- Task objective:
Where a line in the listing below contains the word "black", copy that line.

- Task data:
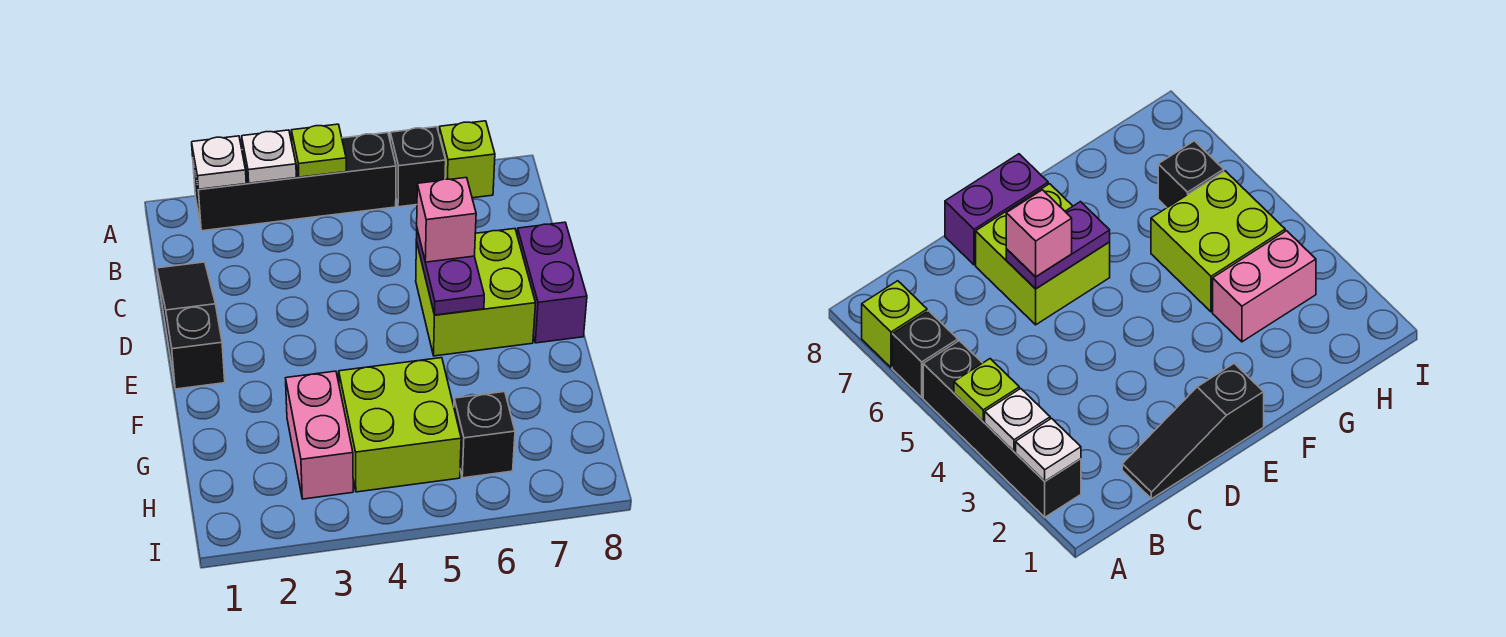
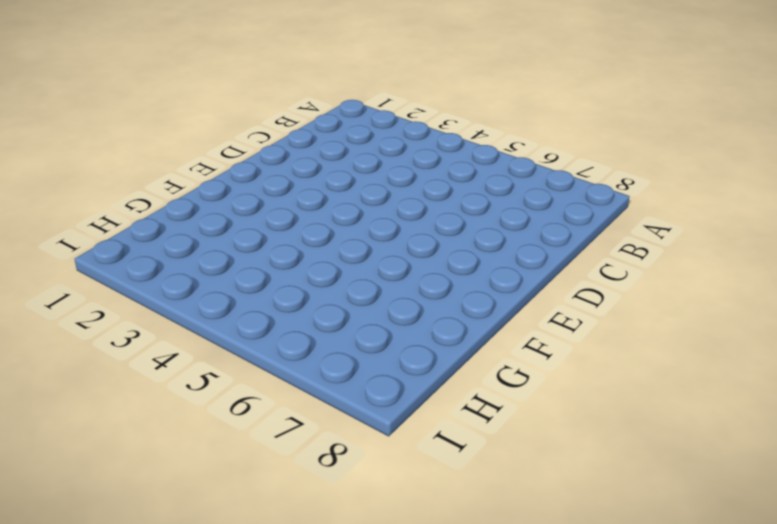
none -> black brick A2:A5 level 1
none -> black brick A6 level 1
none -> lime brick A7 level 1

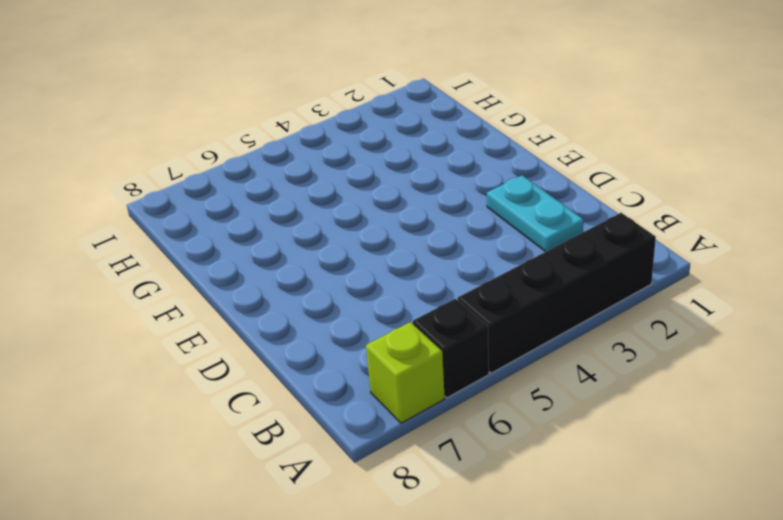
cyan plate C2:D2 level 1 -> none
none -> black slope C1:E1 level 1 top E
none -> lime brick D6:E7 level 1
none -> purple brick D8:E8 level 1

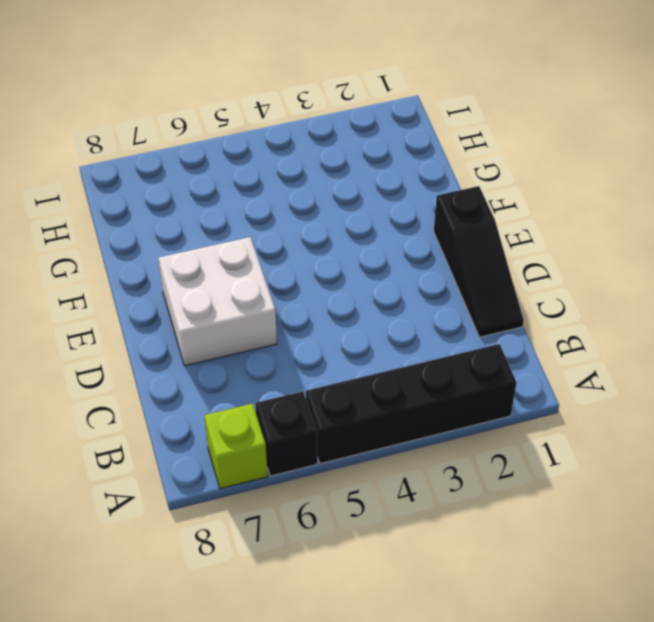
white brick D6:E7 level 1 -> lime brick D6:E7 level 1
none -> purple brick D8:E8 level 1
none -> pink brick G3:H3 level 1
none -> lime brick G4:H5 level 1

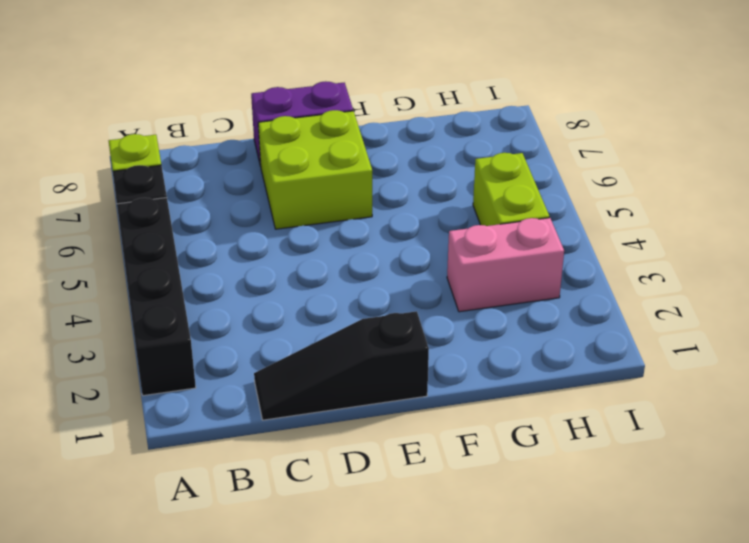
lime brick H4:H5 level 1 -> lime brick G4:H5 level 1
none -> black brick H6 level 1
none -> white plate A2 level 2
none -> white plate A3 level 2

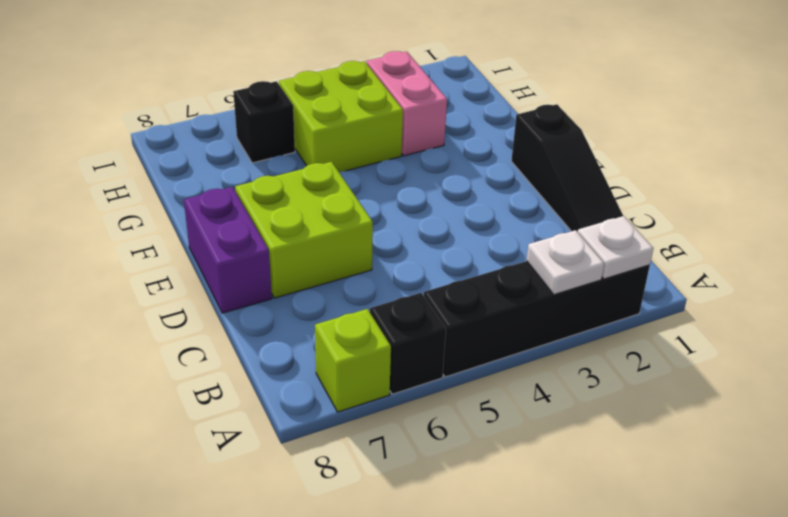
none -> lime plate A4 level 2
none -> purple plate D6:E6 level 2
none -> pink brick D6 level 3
---
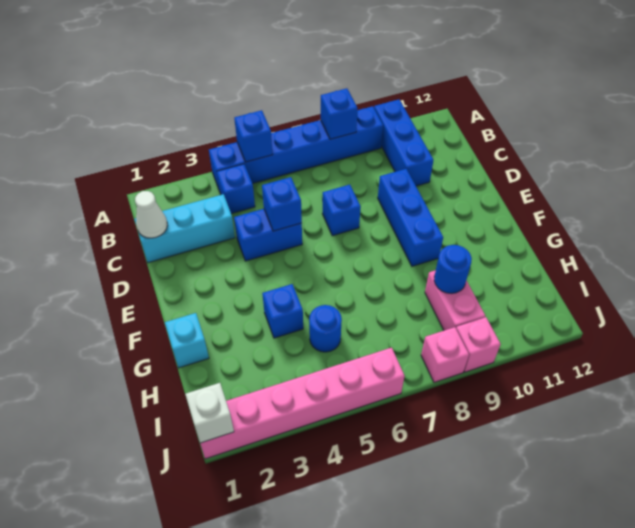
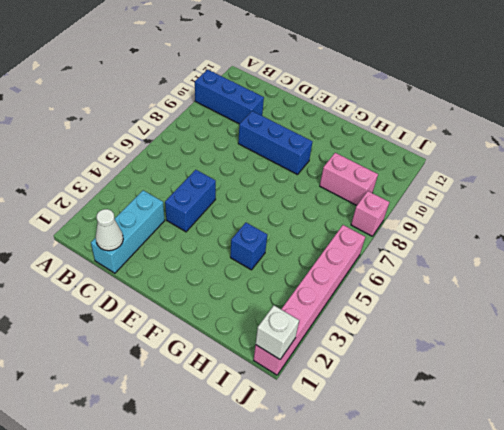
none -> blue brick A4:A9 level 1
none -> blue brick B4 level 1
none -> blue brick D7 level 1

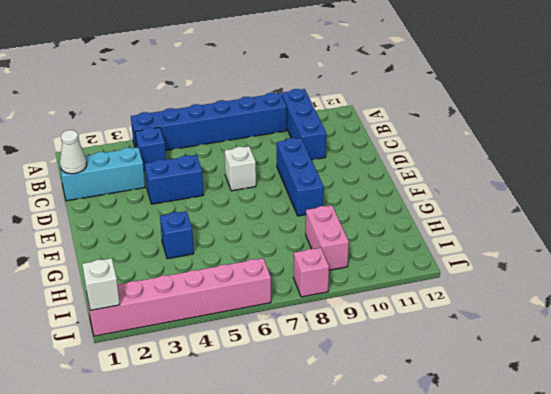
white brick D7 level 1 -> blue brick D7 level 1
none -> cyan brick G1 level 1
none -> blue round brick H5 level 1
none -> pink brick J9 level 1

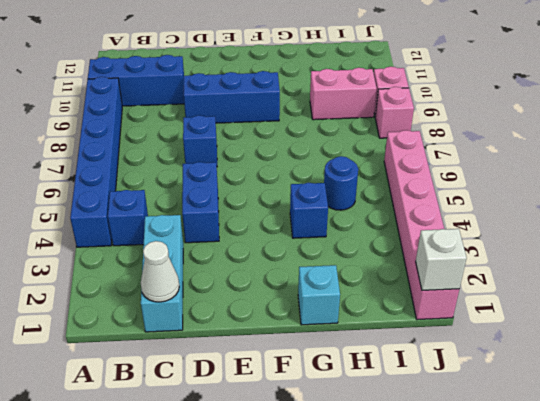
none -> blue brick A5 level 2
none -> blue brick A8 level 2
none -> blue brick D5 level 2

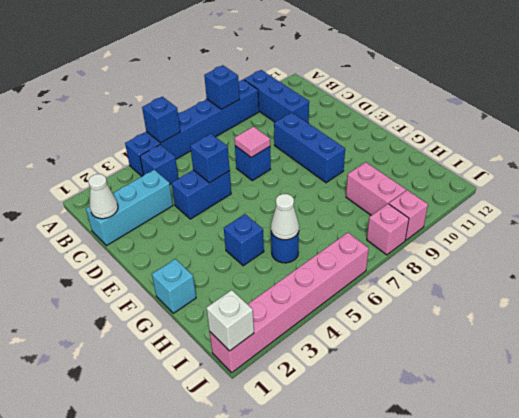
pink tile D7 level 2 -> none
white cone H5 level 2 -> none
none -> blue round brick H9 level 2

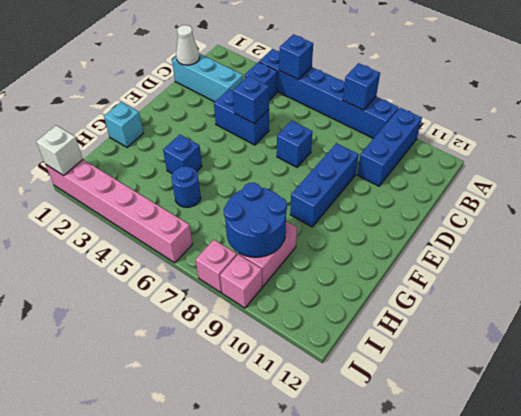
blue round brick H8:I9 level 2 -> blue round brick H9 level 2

- Output for this exercise:
none -> black brick A2:A5 level 1
none -> black brick A6 level 1
none -> black slope C1:E1 level 1 top E
none -> black brick H6 level 1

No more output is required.